▶ _TASK TO CARRY OUT_:
Exactly the lines from the line with "brown 2x2 round" through the final line of the records below, both ends included, are to be set down. Do not include pictures.

[[ RECORDS SHOWN open ]]

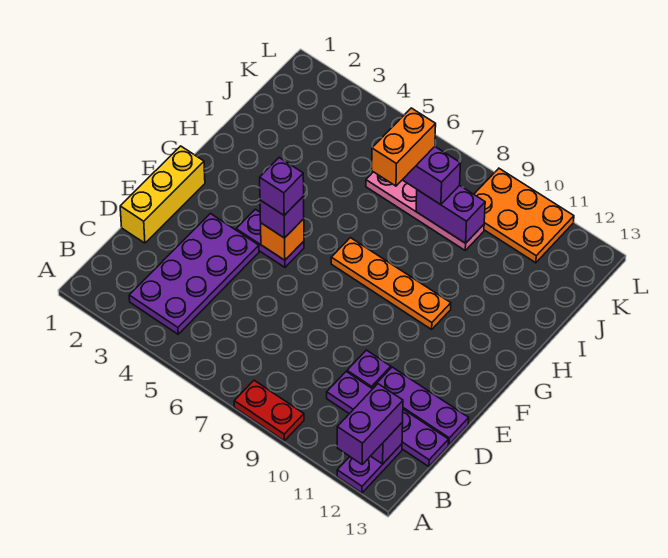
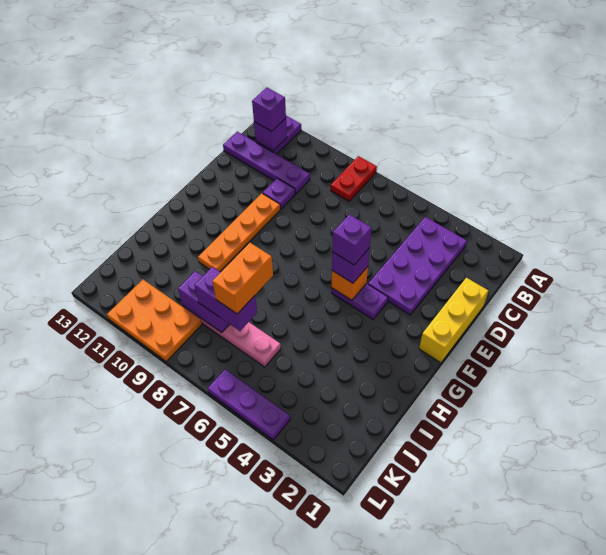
red 1x2 plate [234,380,304,441] -> red 1x2 plate turned to [331,156,377,201]
purple 1x2 brick [337,384,403,464] -> purple 1x1 brick [252,87,286,131]
purple 1x3 plate [373,367,469,445] -> purple 1x3 plate moved to [208,369,290,440]
orange 1x4 plate [331,238,451,329] -> orange 1x4 plate turned to [198,193,280,271]

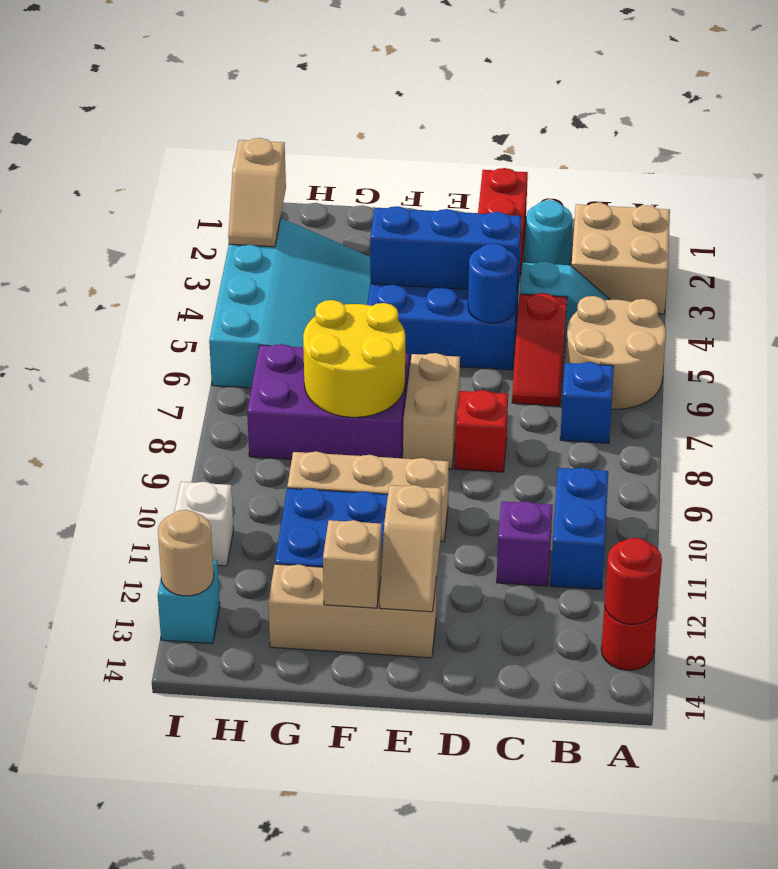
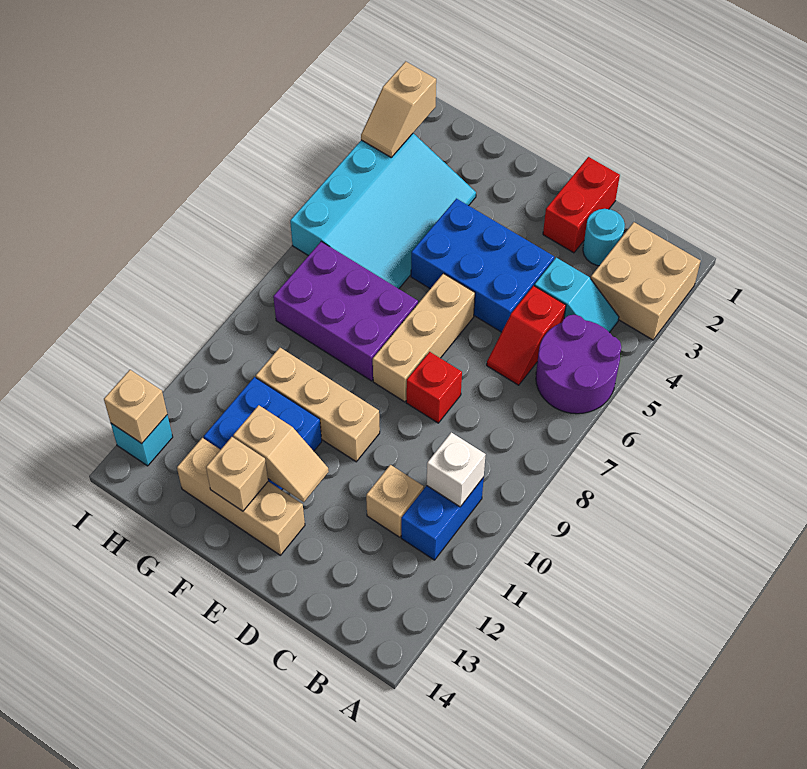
tan 2x2 round brick [565,296,666,409] -> purple 2x2 round brick [536,315,621,414]
red 1x1 round brick [601,605,658,670] -> none
red 1x1 round brick [605,538,662,624] -> none
blue 1x1 brick [560,362,614,443] -> none
purple 1x1 brick [497,501,553,586] -> tan 1x1 brick [366,465,424,537]
blue 1x3 brick [370,206,522,292] -> none
blue 1x1 round brick [468,243,517,323] -> none
tan 1x2 brick [403,353,460,469] -> tan 1x3 brick [373,273,475,402]
tan 1x2 slope [380,485,442,612] -> tan 1x2 slope turned to [233,405,329,502]
yellow 2x2 round brick [303,300,405,417] -> none
white 1x1 brick [174,482,233,566] -> white 1x1 brick moved to [427,432,486,507]
tan 1x1 round brick [158,510,214,596] -> tan 1x1 brick [104,370,167,443]

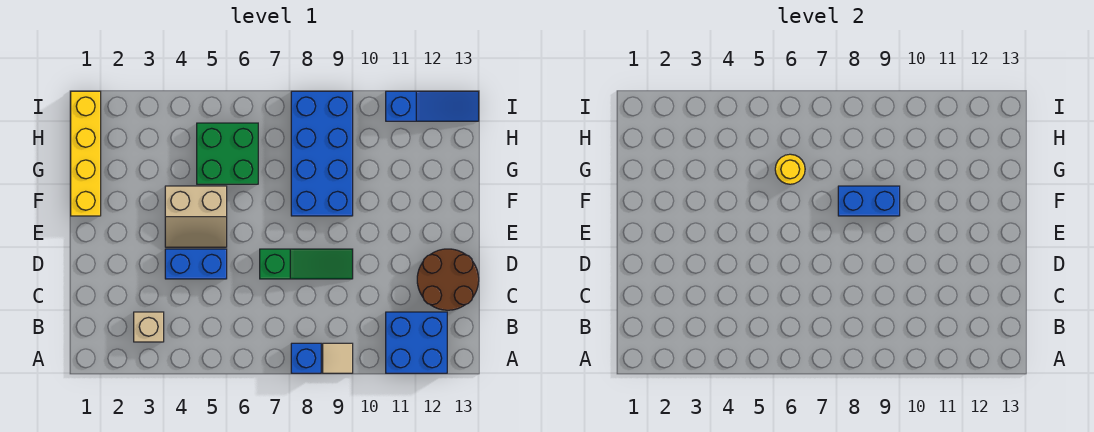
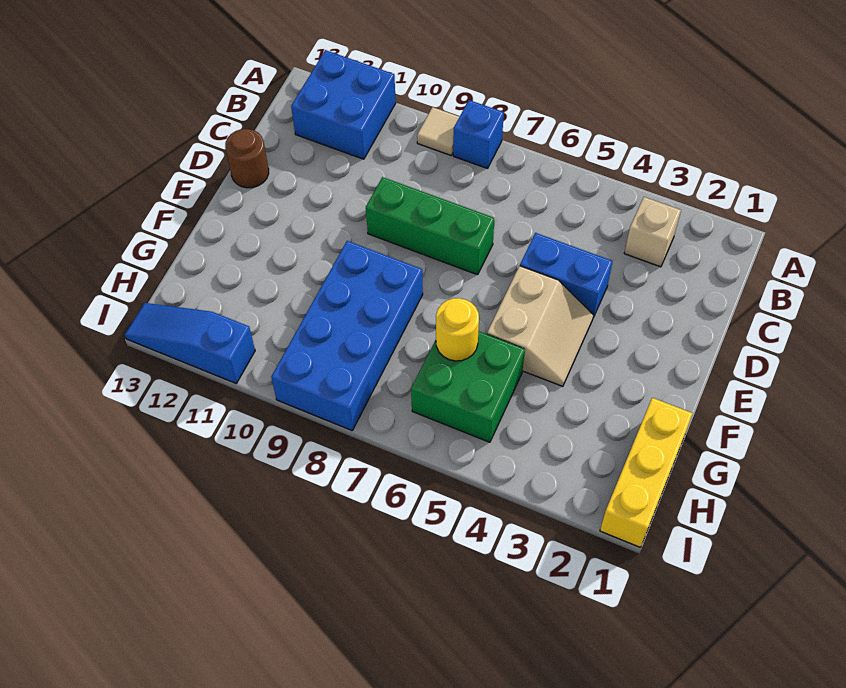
brown 2x2 round brick [417,249,479,310] -> brown 1x1 round brick [225,129,269,188]
green 1x3 slope [260,249,353,279] -> green 1x3 brick [366,177,494,275]
tan 2x2 slope [165,186,227,247] -> tan 2x2 slope turned to [487,266,593,386]
yellow 1x4 brick [71,91,101,216] -> yellow 1x3 brick [600,398,693,547]
blue 1x2 brick [838,186,900,216] -> none

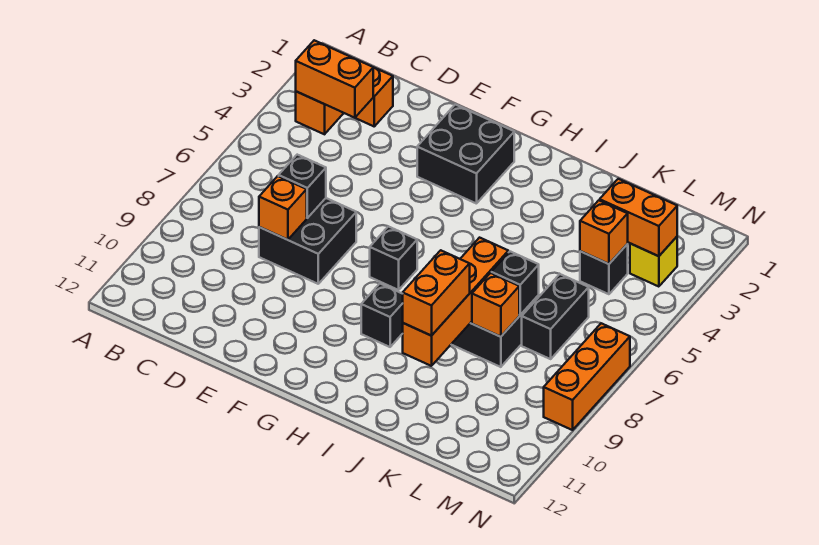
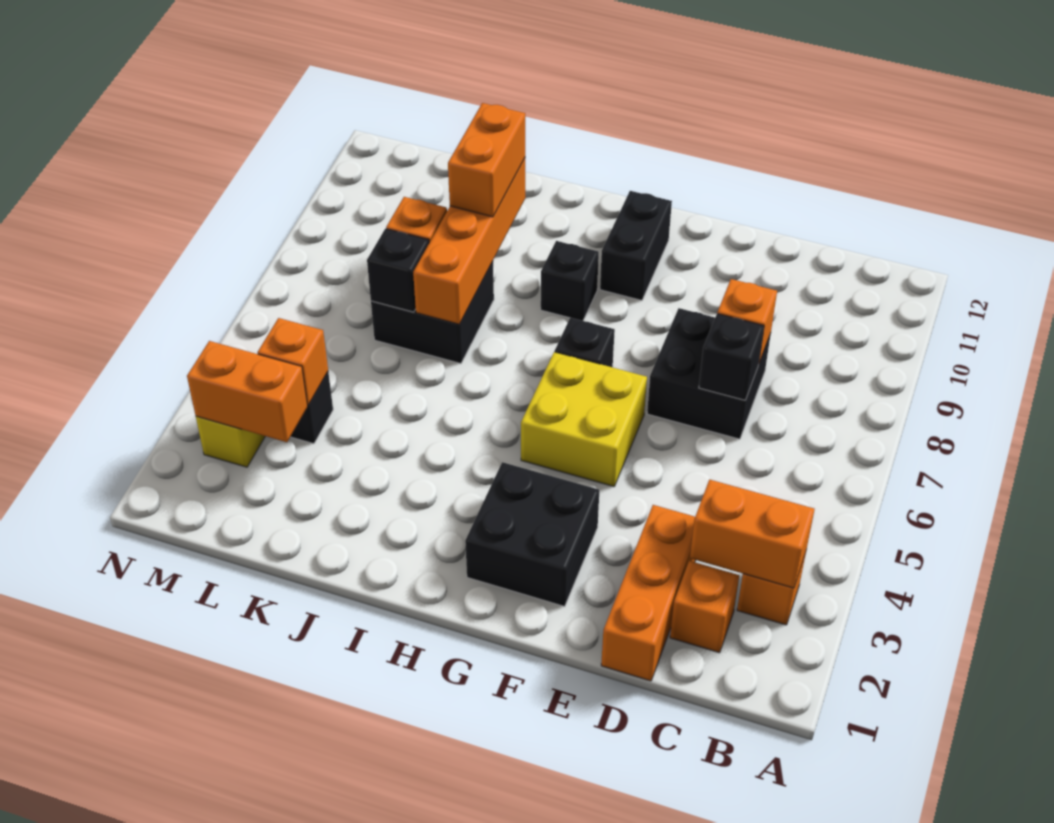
none -> yellow 2x2 brick [521,352,647,487]
black 1x2 brick [522,274,589,359] -> black 1x2 brick moved to [600,191,672,300]
orange 1x3 brick [544,323,630,430] -> orange 1x3 brick moved to [601,505,696,681]

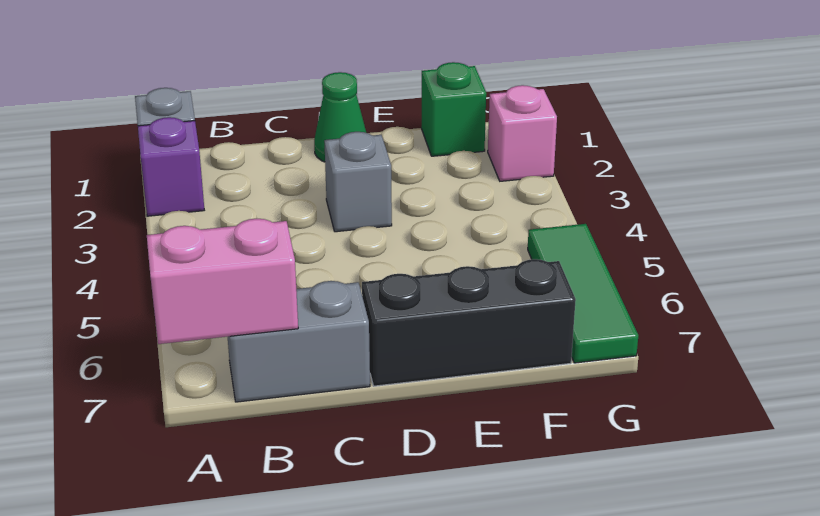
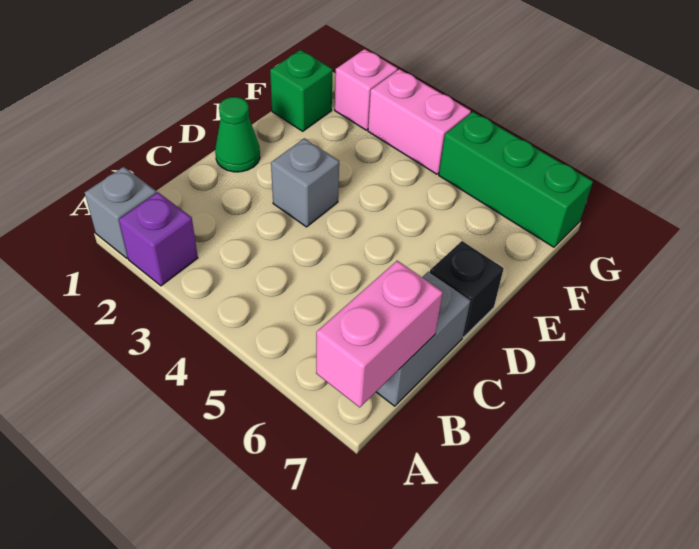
black 1x3 brick [362,259,576,386] -> black 1x1 brick [430,241,504,337]
none -> pink 1x2 brick [368,69,471,174]
green 1x3 tile [528,224,638,363] -> green 1x3 brick [439,112,593,247]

[[ RECORDS SHOWN closed ]]

▶ _SOLUTION FOR THIS TASK_:
brown 2x2 round brick [417,249,479,310] -> brown 1x1 round brick [225,129,269,188]
green 1x3 slope [260,249,353,279] -> green 1x3 brick [366,177,494,275]
tan 2x2 slope [165,186,227,247] -> tan 2x2 slope turned to [487,266,593,386]
yellow 1x4 brick [71,91,101,216] -> yellow 1x3 brick [600,398,693,547]
blue 1x2 brick [838,186,900,216] -> none

none -> yellow 2x2 brick [521,352,647,487]
black 1x2 brick [522,274,589,359] -> black 1x2 brick moved to [600,191,672,300]
orange 1x3 brick [544,323,630,430] -> orange 1x3 brick moved to [601,505,696,681]

black 1x3 brick [362,259,576,386] -> black 1x1 brick [430,241,504,337]
none -> pink 1x2 brick [368,69,471,174]
green 1x3 tile [528,224,638,363] -> green 1x3 brick [439,112,593,247]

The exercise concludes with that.